EXERCISE AIM:
For each entry, output its words exactly and leave any picture behind.

═══ TASK MATERIAL ═══

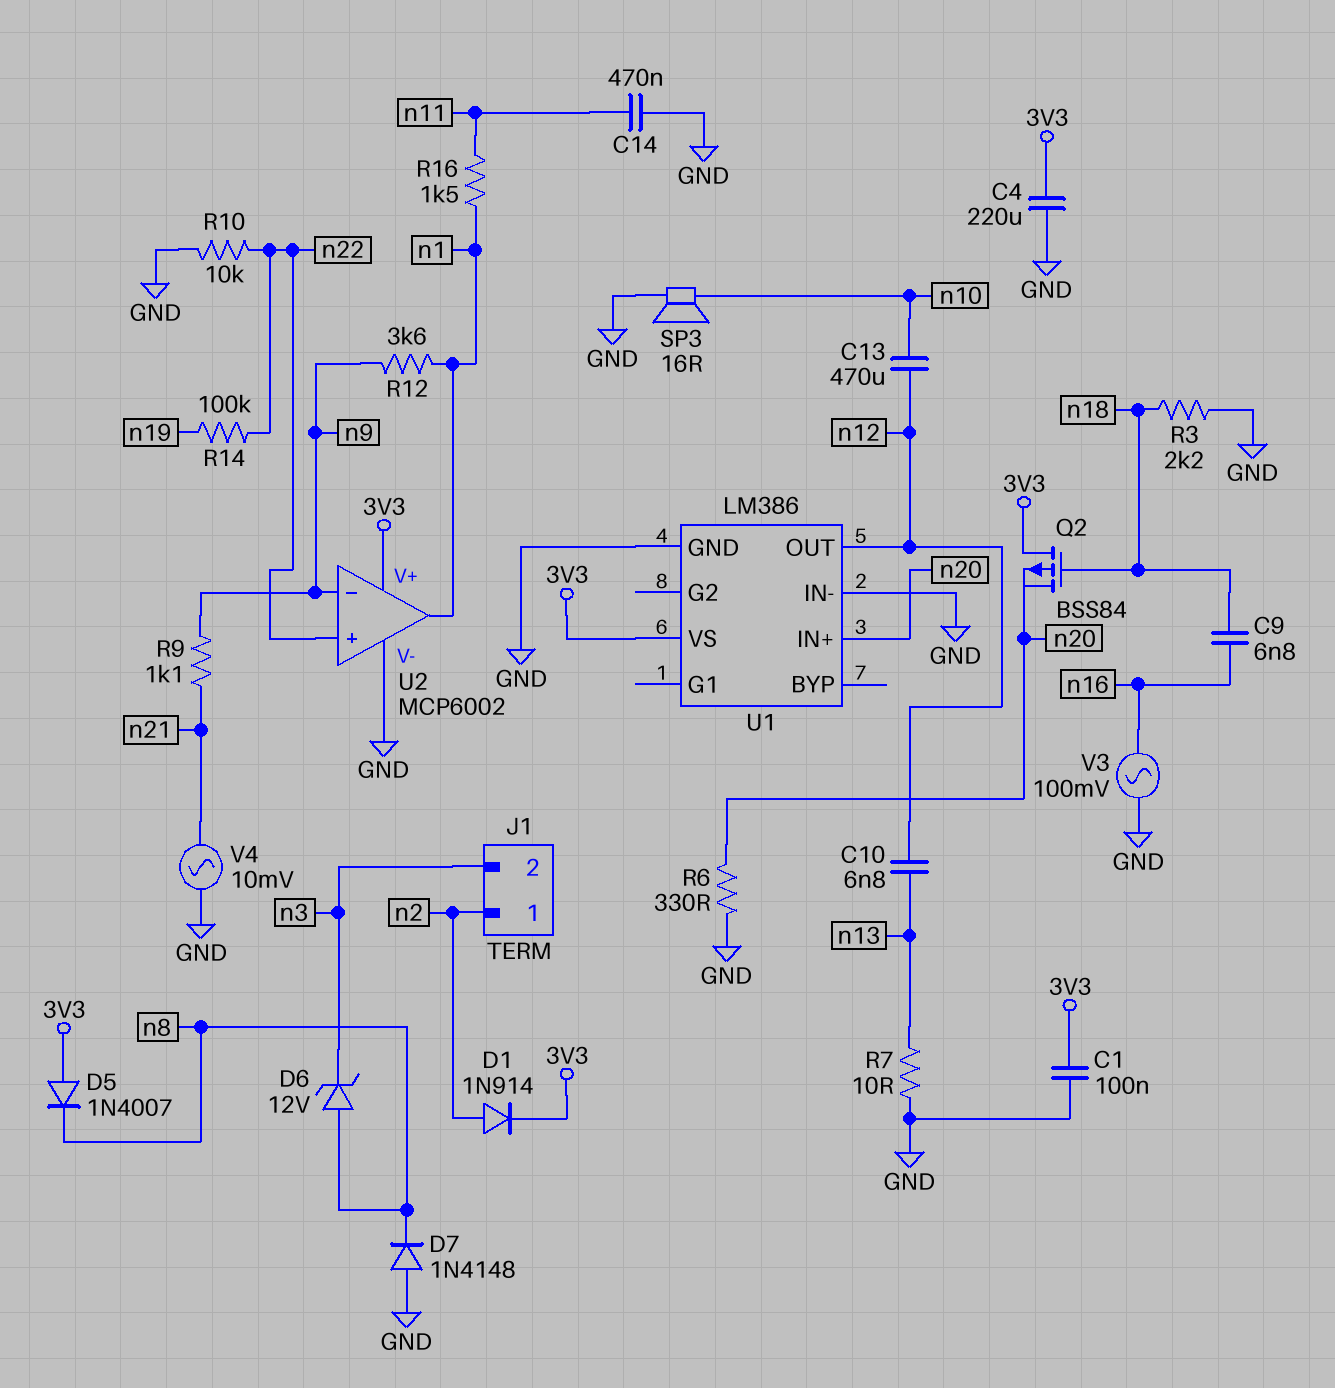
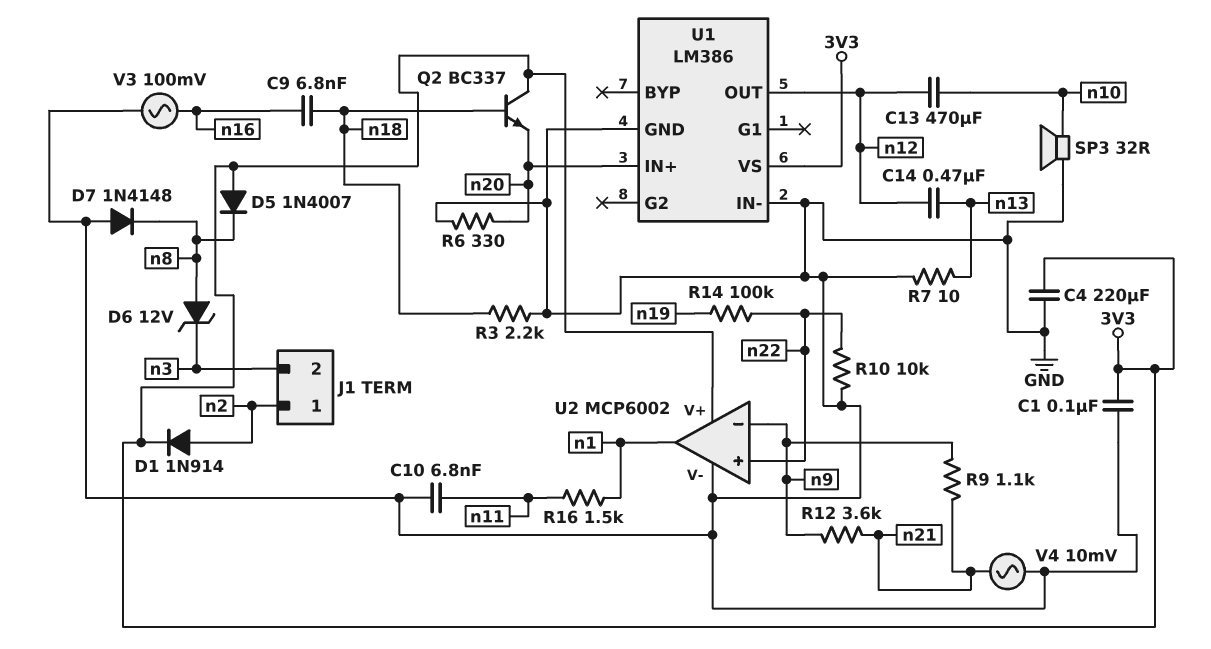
C10: 6.8nF (n12, n13) -> 6.8nF (GND, n11)
C14: 470nF (GND, n11) -> 470nF (n12, n13)
Q2: PMOS BSS84 (G n18, D 3V3, S n20) -> NPN BC337 (B n18, C 3V3, E n20)
R12: 3.6k (n1, n9) -> 3.6k (n9, n21)
SP3: speaker 16R (GND, n10) -> speaker 32R (GND, n10)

═══

RESPONSE TO THIS EXERCISE:
C10: 6.8nF (n12, n13) -> 6.8nF (GND, n11)
C14: 470nF (GND, n11) -> 470nF (n12, n13)
Q2: PMOS BSS84 (G n18, D 3V3, S n20) -> NPN BC337 (B n18, C 3V3, E n20)
R12: 3.6k (n1, n9) -> 3.6k (n9, n21)
SP3: speaker 16R (GND, n10) -> speaker 32R (GND, n10)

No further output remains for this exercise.